--- WHAT YOU ARE ASKED TO DO ---
Among the entries below, copy every line that carries the word "none".

--- RECORDS FOR PROCESSING ---
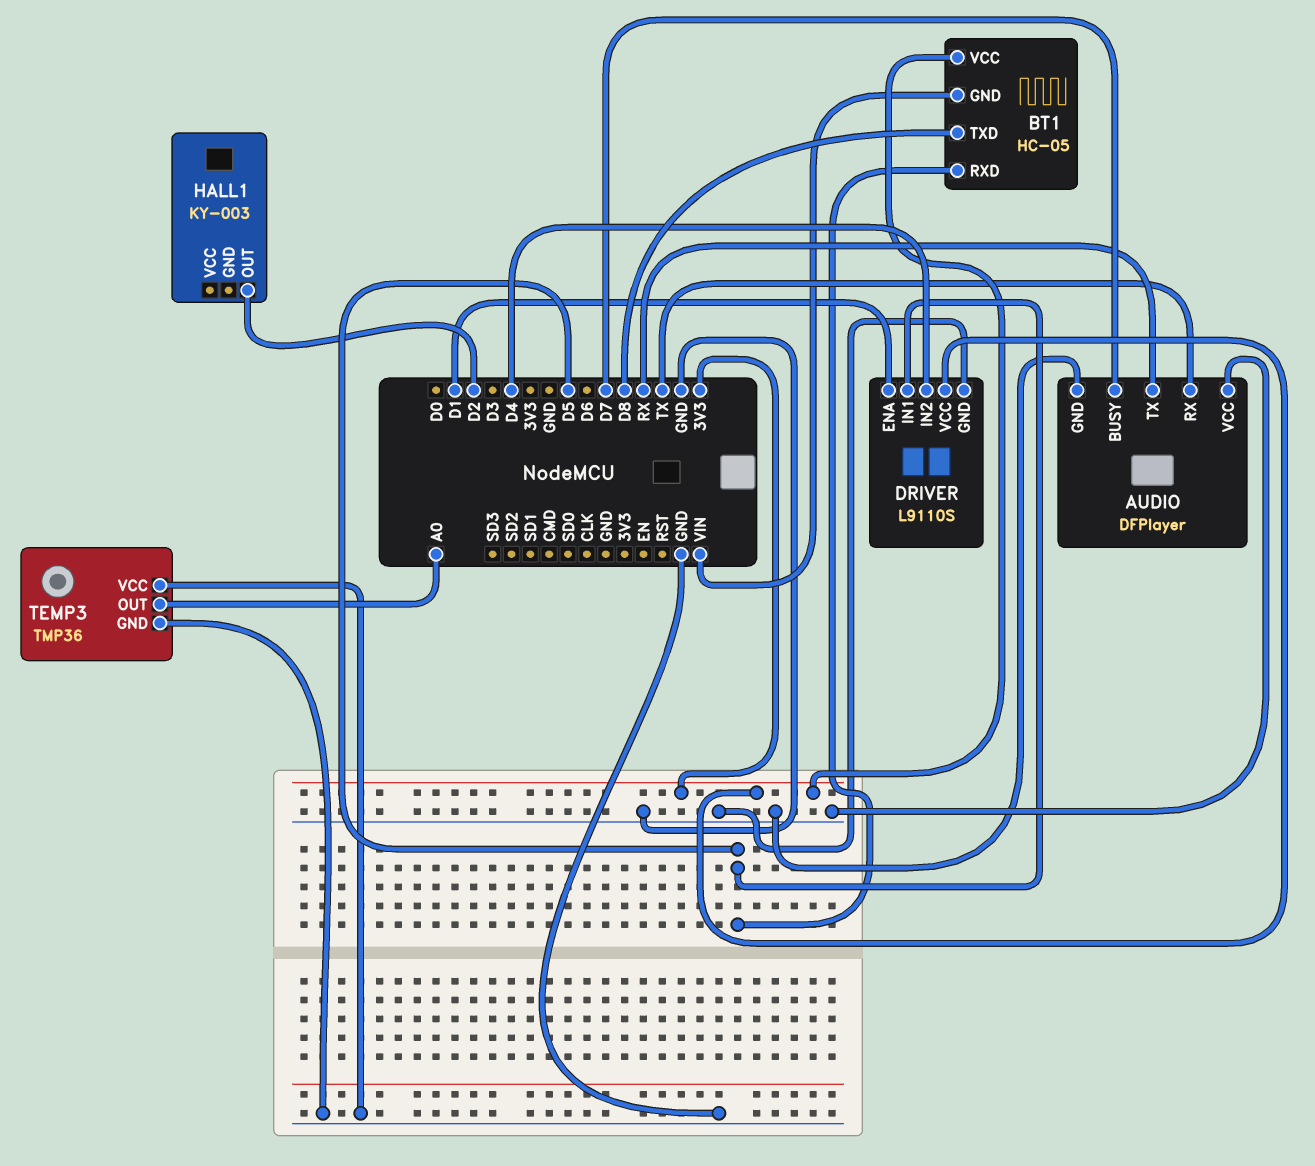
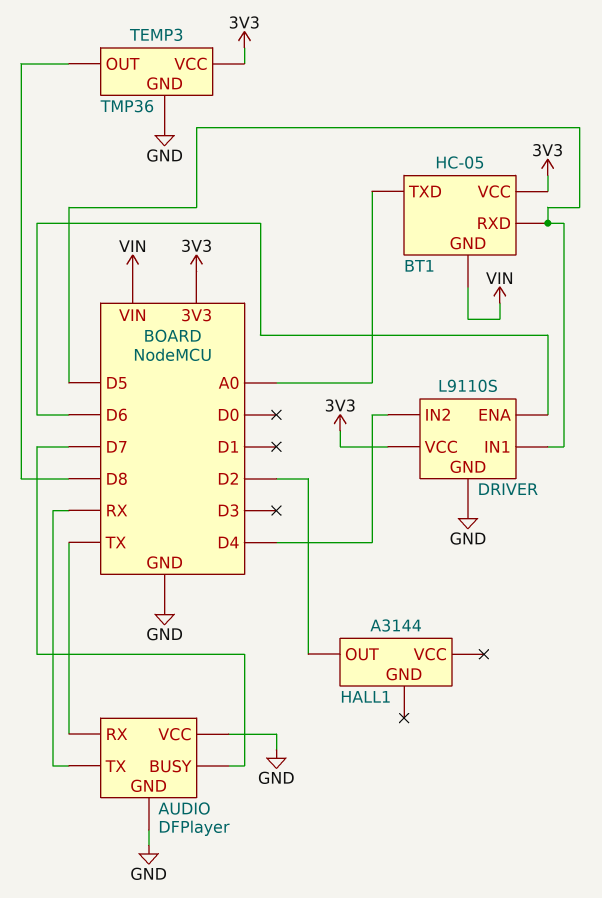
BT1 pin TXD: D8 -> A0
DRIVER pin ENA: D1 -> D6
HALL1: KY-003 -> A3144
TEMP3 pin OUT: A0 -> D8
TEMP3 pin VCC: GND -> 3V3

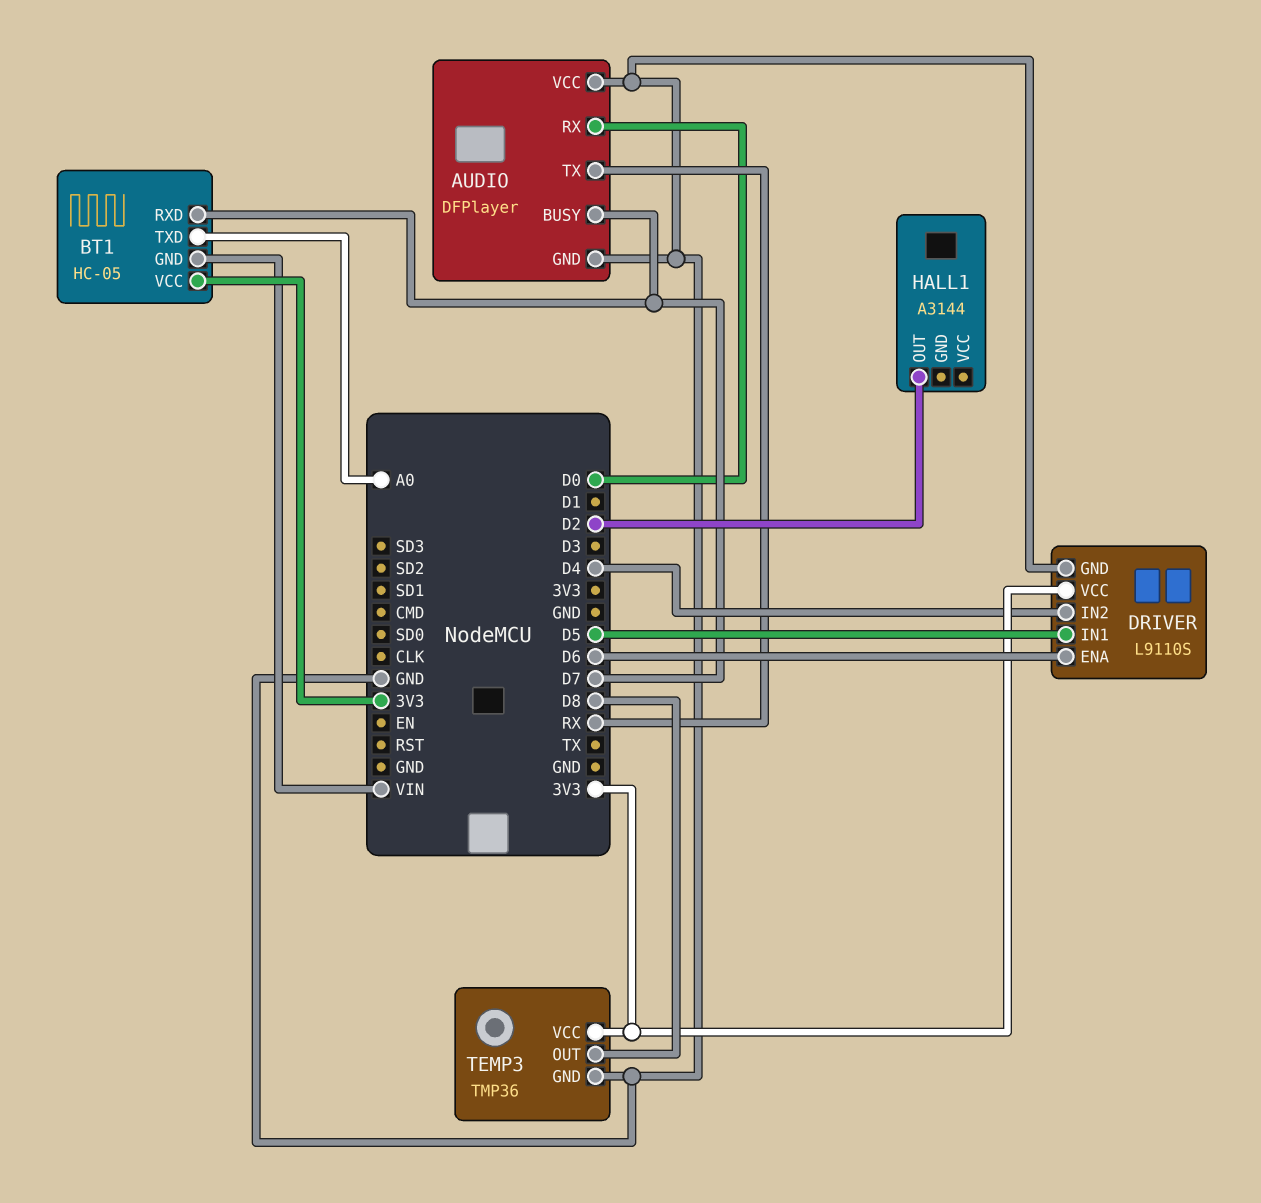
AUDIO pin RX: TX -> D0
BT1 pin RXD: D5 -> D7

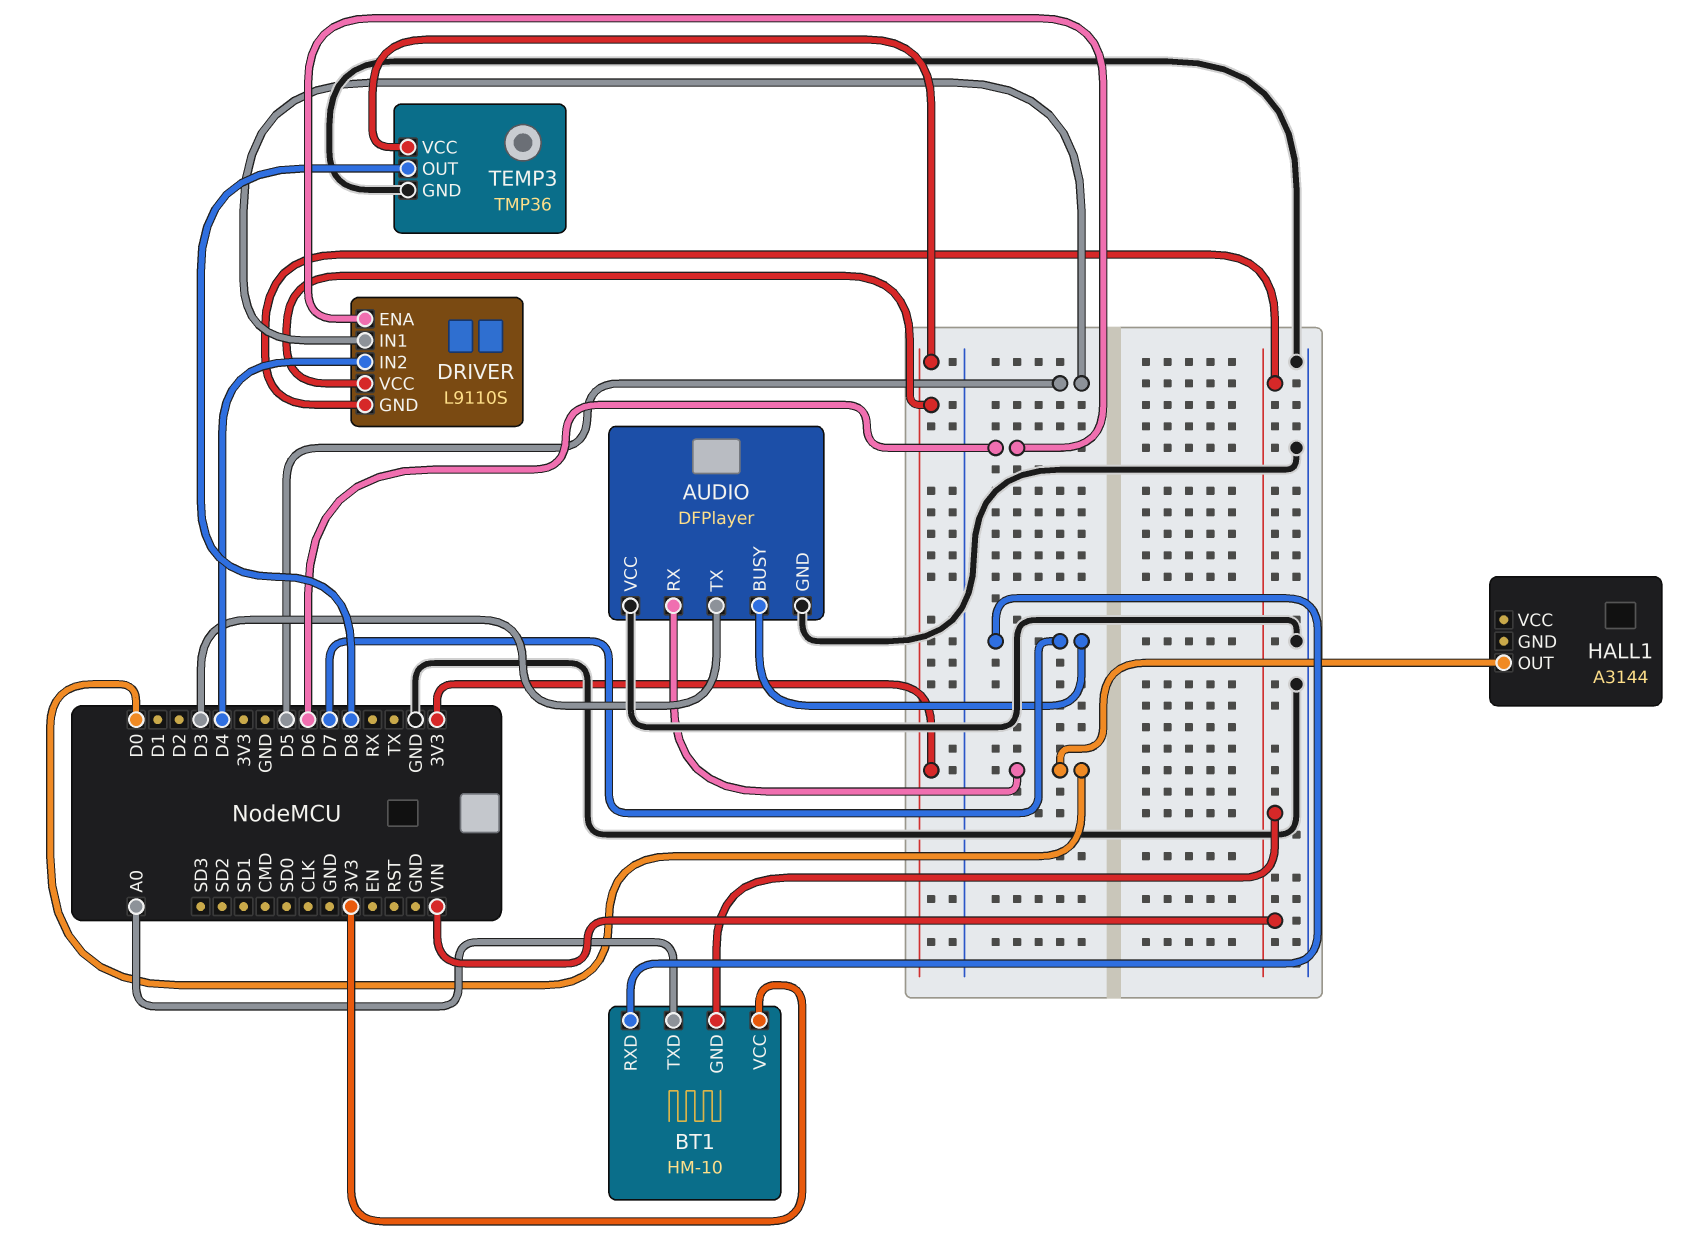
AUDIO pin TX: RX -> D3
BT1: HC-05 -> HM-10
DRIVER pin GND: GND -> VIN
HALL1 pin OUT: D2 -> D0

* * *

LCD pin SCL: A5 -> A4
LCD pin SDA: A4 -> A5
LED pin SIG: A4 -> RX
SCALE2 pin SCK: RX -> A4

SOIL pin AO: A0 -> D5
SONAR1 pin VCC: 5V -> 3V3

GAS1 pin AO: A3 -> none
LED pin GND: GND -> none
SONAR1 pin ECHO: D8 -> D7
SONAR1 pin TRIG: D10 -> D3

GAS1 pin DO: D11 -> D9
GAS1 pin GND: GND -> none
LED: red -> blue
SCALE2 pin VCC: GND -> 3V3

--- EXERCISE SOLUTION ---
GAS1 pin AO: A3 -> none
LED pin GND: GND -> none
GAS1 pin GND: GND -> none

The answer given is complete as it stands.